- Problem to solve -
Look through the listing below for the line with "swapped | Auto/orange" and the line with "gone | Wecker/weiß". Copy both, along with every line between them, exactly and with no pictures.

- Input for this task -
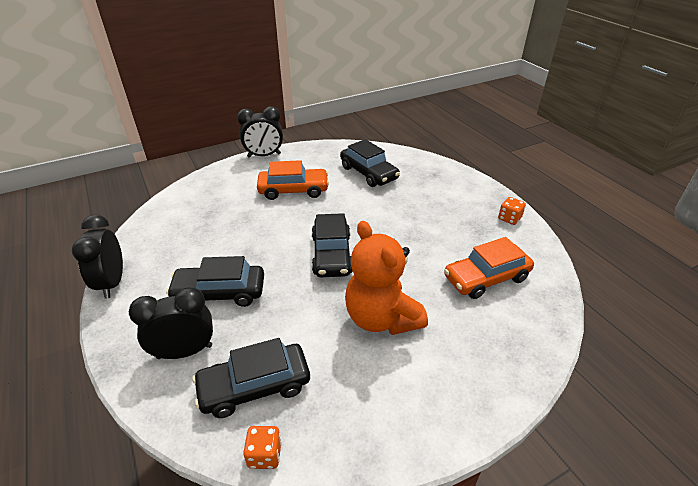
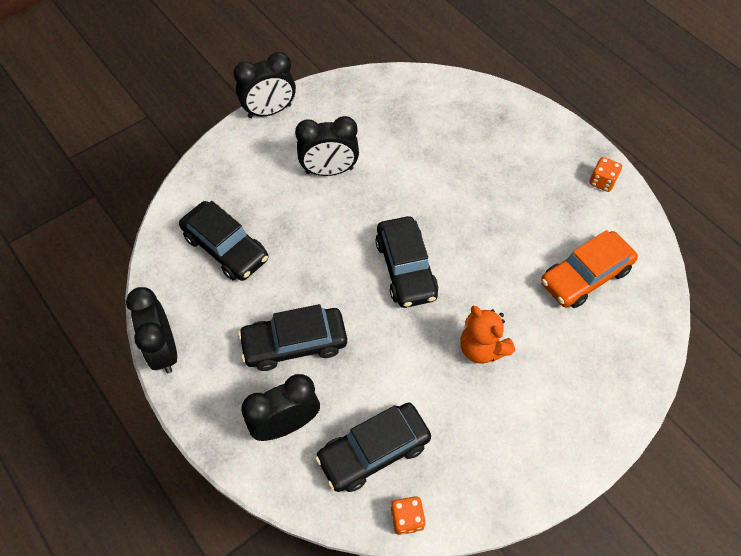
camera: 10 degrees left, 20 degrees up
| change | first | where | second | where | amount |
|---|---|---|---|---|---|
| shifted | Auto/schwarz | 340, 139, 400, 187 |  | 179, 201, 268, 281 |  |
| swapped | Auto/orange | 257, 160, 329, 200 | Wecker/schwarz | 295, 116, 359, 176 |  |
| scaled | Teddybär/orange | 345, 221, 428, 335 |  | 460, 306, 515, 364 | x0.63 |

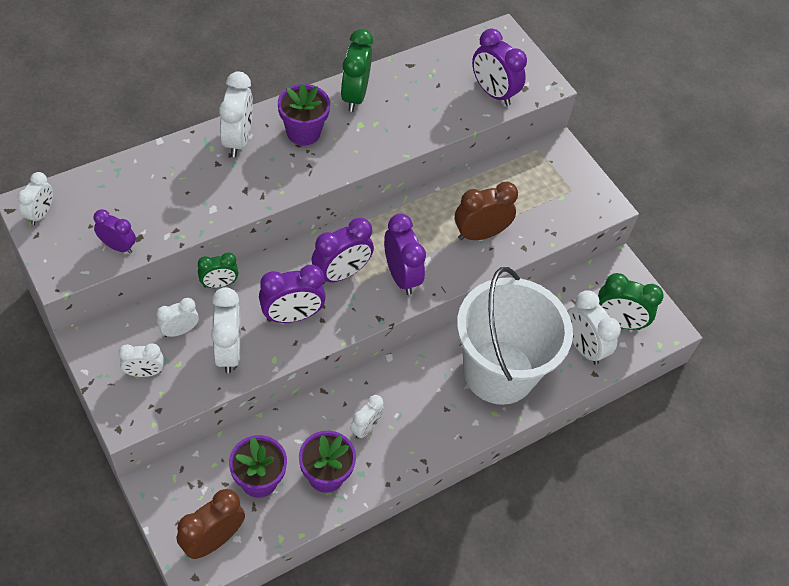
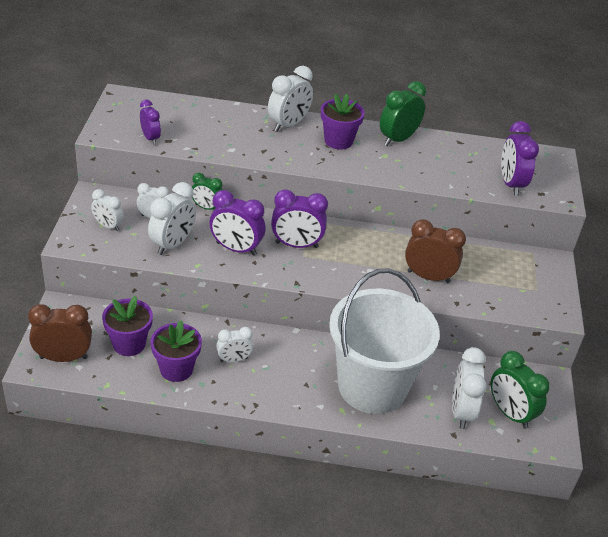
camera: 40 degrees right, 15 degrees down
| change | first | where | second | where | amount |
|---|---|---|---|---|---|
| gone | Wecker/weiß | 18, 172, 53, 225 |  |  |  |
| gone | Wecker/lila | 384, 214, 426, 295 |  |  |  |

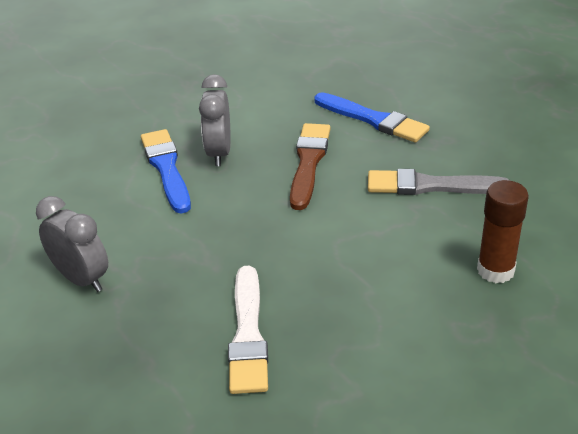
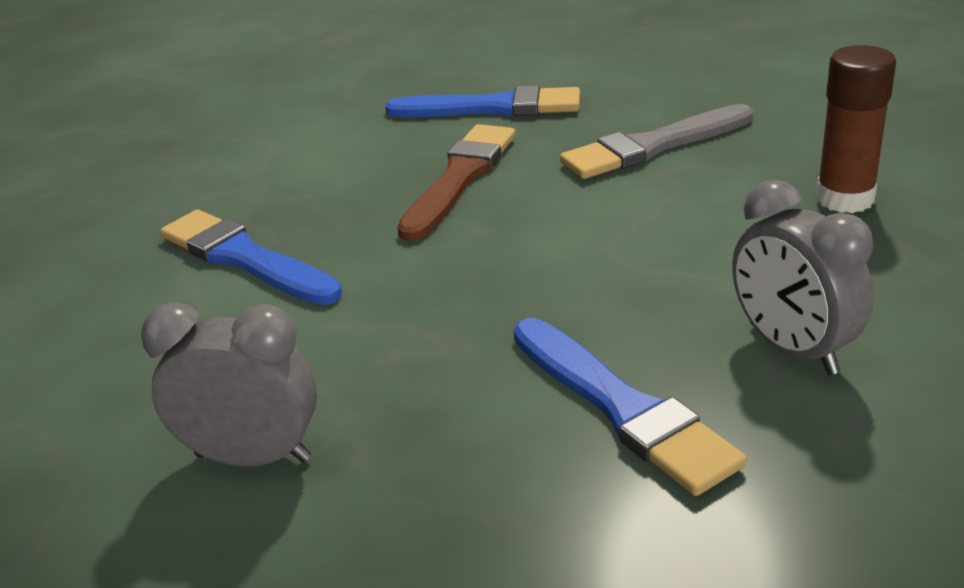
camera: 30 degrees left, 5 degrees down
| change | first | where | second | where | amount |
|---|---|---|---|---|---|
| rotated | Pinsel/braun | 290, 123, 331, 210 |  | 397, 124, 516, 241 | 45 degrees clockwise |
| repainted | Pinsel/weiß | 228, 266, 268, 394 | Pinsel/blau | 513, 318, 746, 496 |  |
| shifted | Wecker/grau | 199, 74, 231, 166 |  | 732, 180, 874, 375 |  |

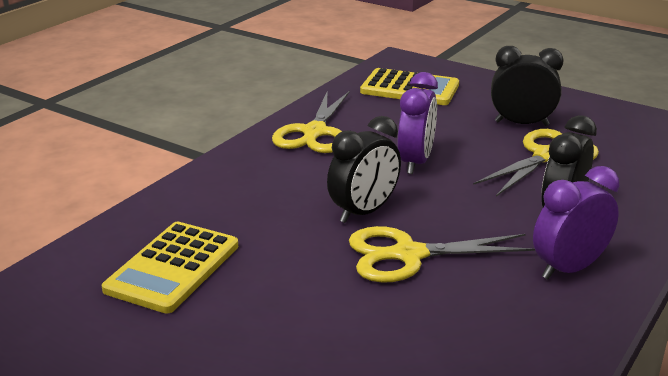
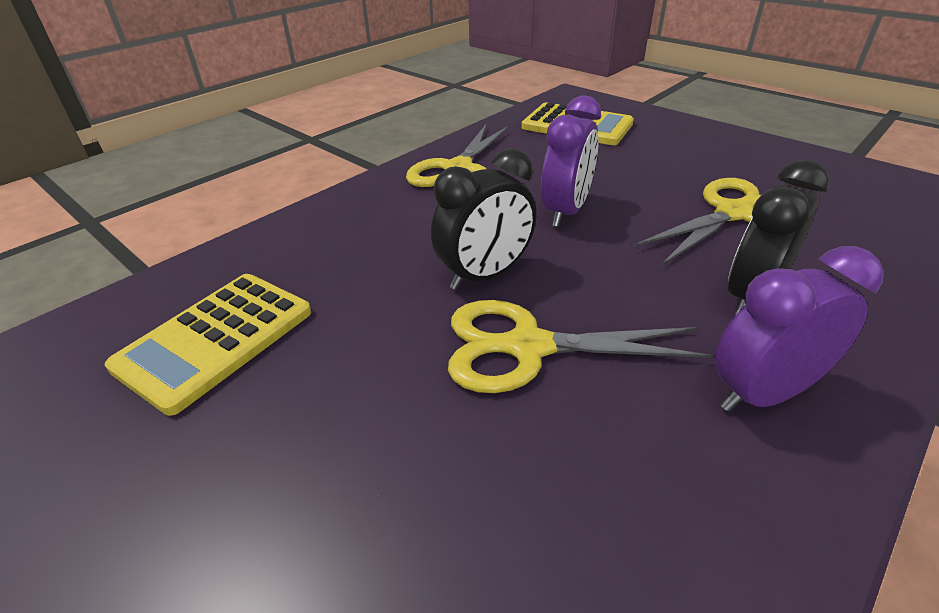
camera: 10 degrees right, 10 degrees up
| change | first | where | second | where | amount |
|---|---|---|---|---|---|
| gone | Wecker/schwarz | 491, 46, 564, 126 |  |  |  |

...

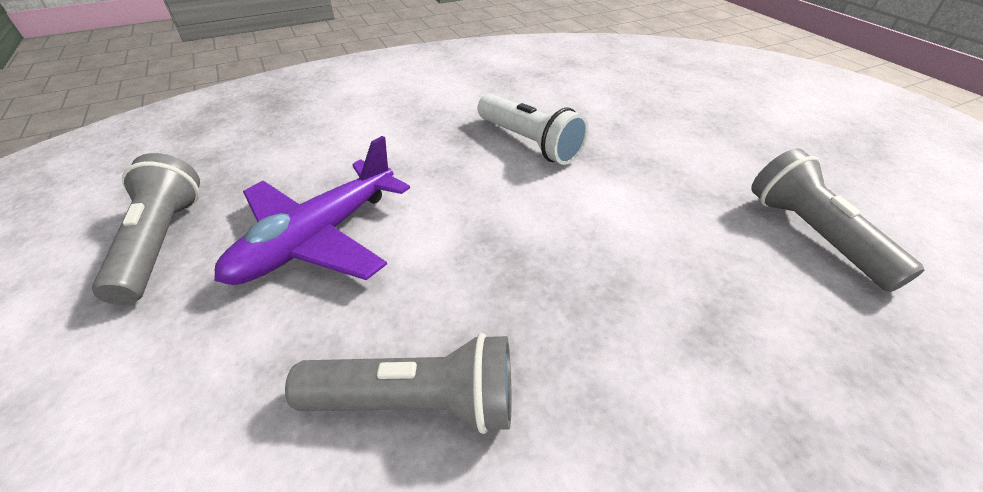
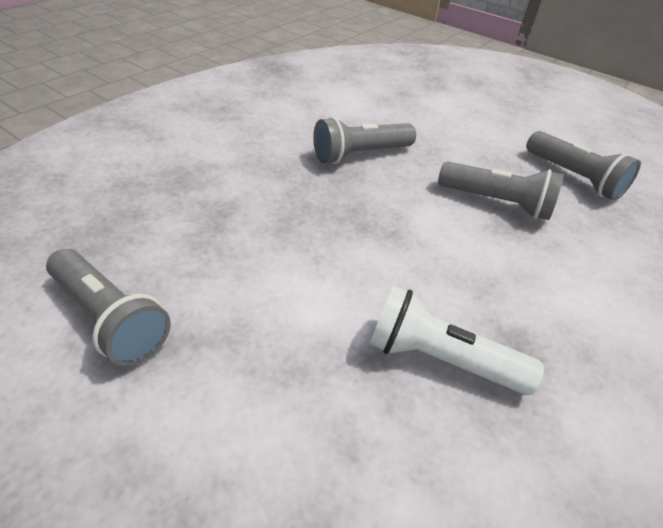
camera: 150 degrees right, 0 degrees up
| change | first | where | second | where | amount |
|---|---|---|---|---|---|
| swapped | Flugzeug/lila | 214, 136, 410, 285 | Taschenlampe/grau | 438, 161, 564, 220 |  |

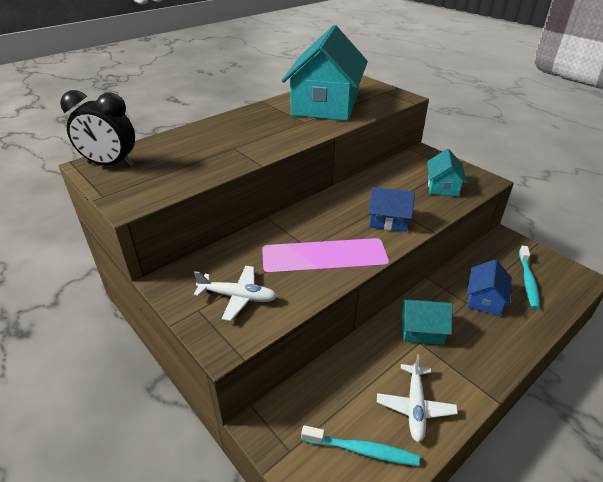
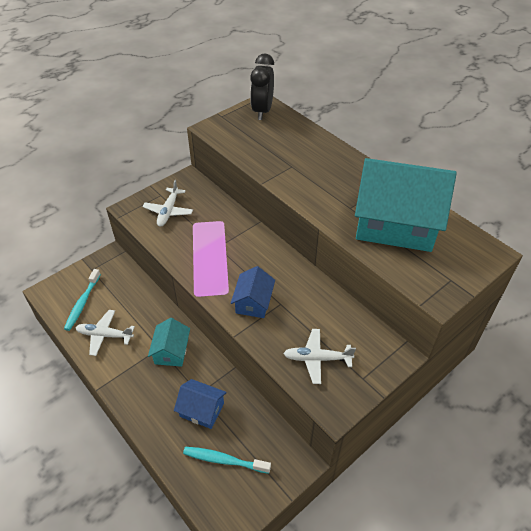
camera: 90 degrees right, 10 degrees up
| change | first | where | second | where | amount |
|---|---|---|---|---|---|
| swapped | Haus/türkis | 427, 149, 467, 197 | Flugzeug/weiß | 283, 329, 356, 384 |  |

- Answer to the problem -
| swapped | Auto/orange | 257, 160, 329, 200 | Wecker/schwarz | 295, 116, 359, 176 |  |
| scaled | Teddybär/orange | 345, 221, 428, 335 |  | 460, 306, 515, 364 | x0.63 |

camera: 40 degrees right, 15 degrees down
| change | first | where | second | where | amount |
|---|---|---|---|---|---|
| gone | Wecker/weiß | 18, 172, 53, 225 |  |  |  |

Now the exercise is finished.